:: THE TASK ::
What is needed is an exact reproduction of the lines from the one that contains "R210: none -> 150 (VC, VC2)" through the end of the data, both included and nothing else, with pictures omitted.

=== Begin Enclosure ===

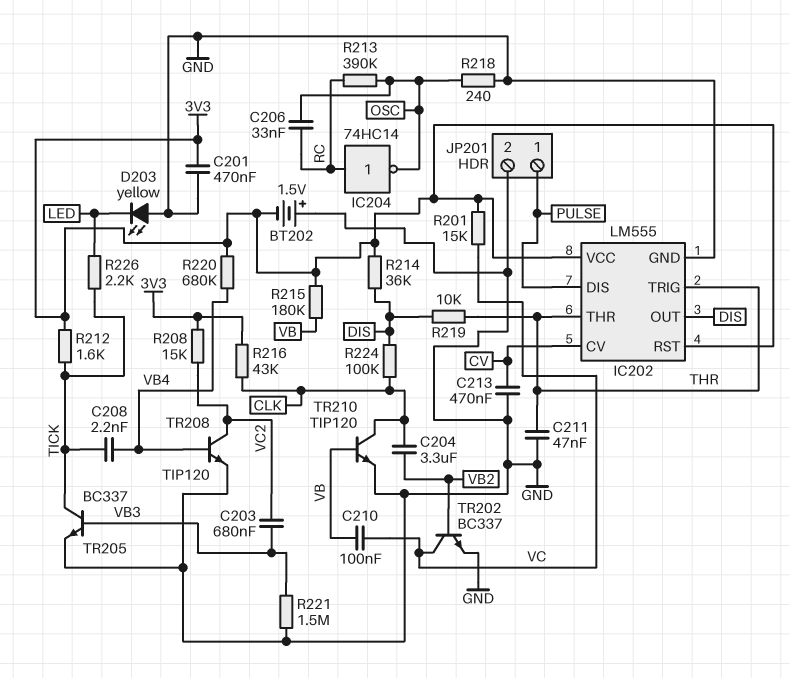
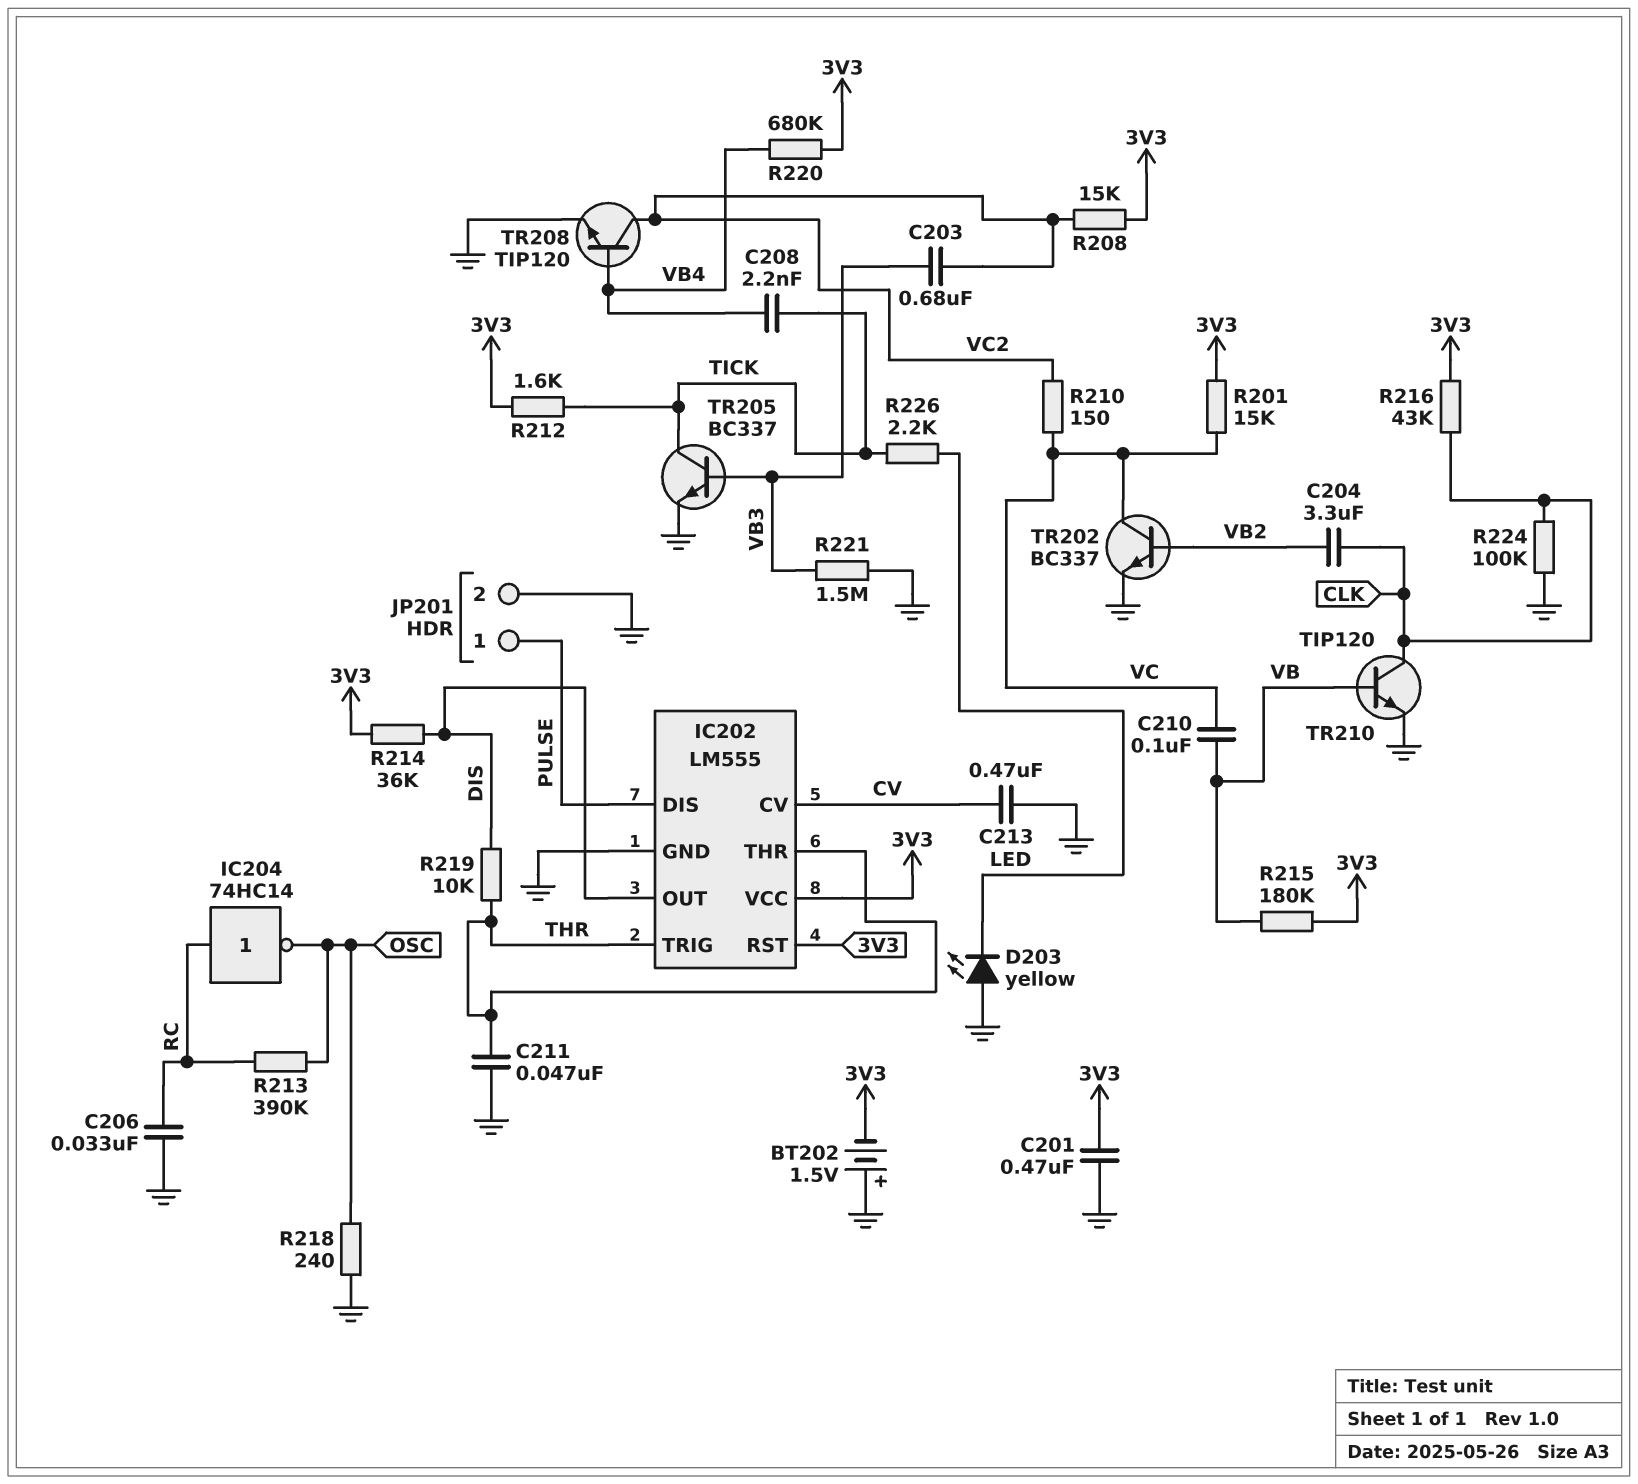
C206: 33nF (OSC, RC) -> 33nF (GND, RC)
R210: none -> 150 (VC, VC2)
R224: 100k (CLK, DIS) -> 100k (CLK, GND)

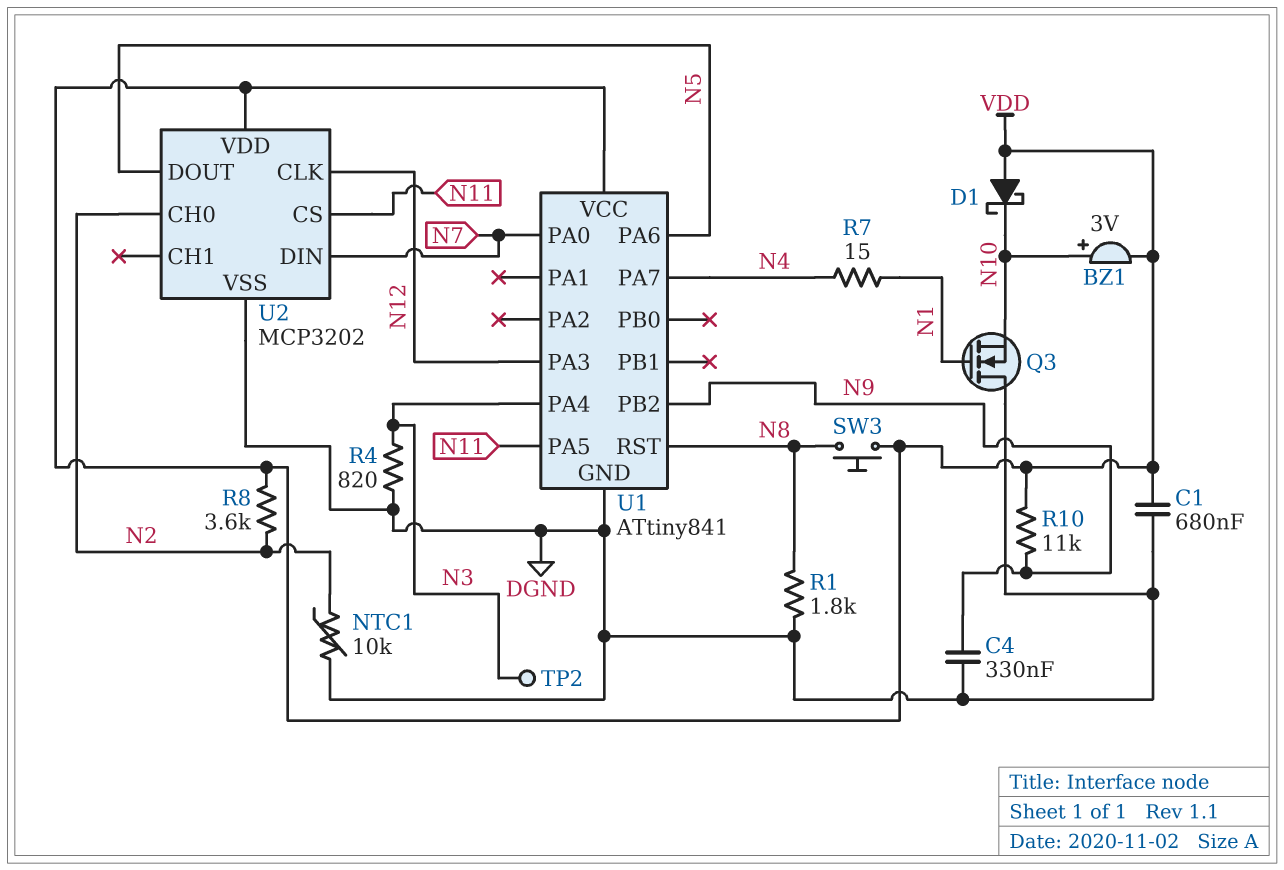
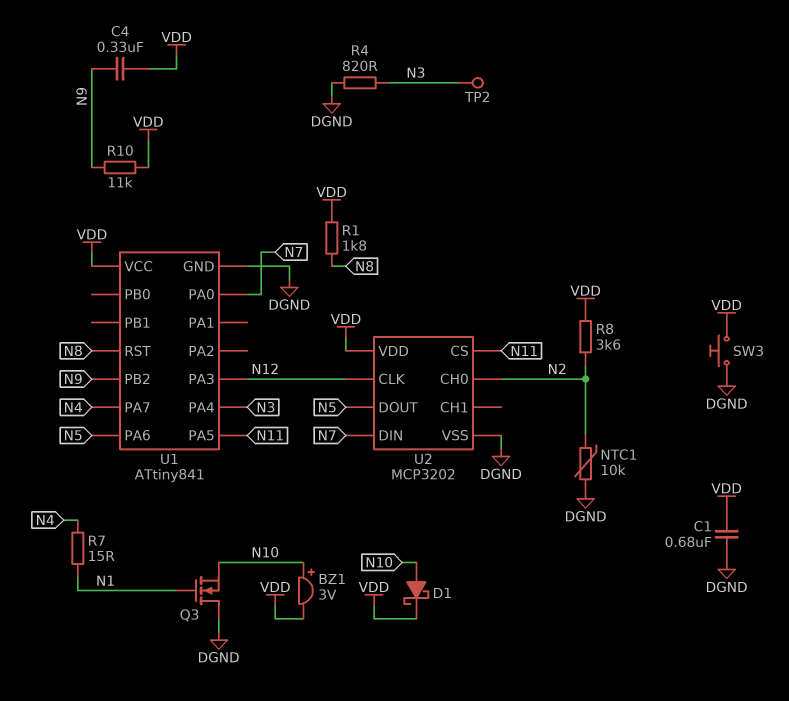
C4: 330nF (DGND, N9) -> 330nF (N9, VDD)
D1: schottky (A VDD, K N10) -> schottky (A N10, K VDD)
R1: 1.8k (DGND, N8) -> 1.8k (N8, VDD)
SW3: button (N8, VDD) -> button (DGND, VDD)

=== End Enclosure ===

:: RESULT ::
R210: none -> 150 (VC, VC2)
R224: 100k (CLK, DIS) -> 100k (CLK, GND)

C4: 330nF (DGND, N9) -> 330nF (N9, VDD)
D1: schottky (A VDD, K N10) -> schottky (A N10, K VDD)
R1: 1.8k (DGND, N8) -> 1.8k (N8, VDD)
SW3: button (N8, VDD) -> button (DGND, VDD)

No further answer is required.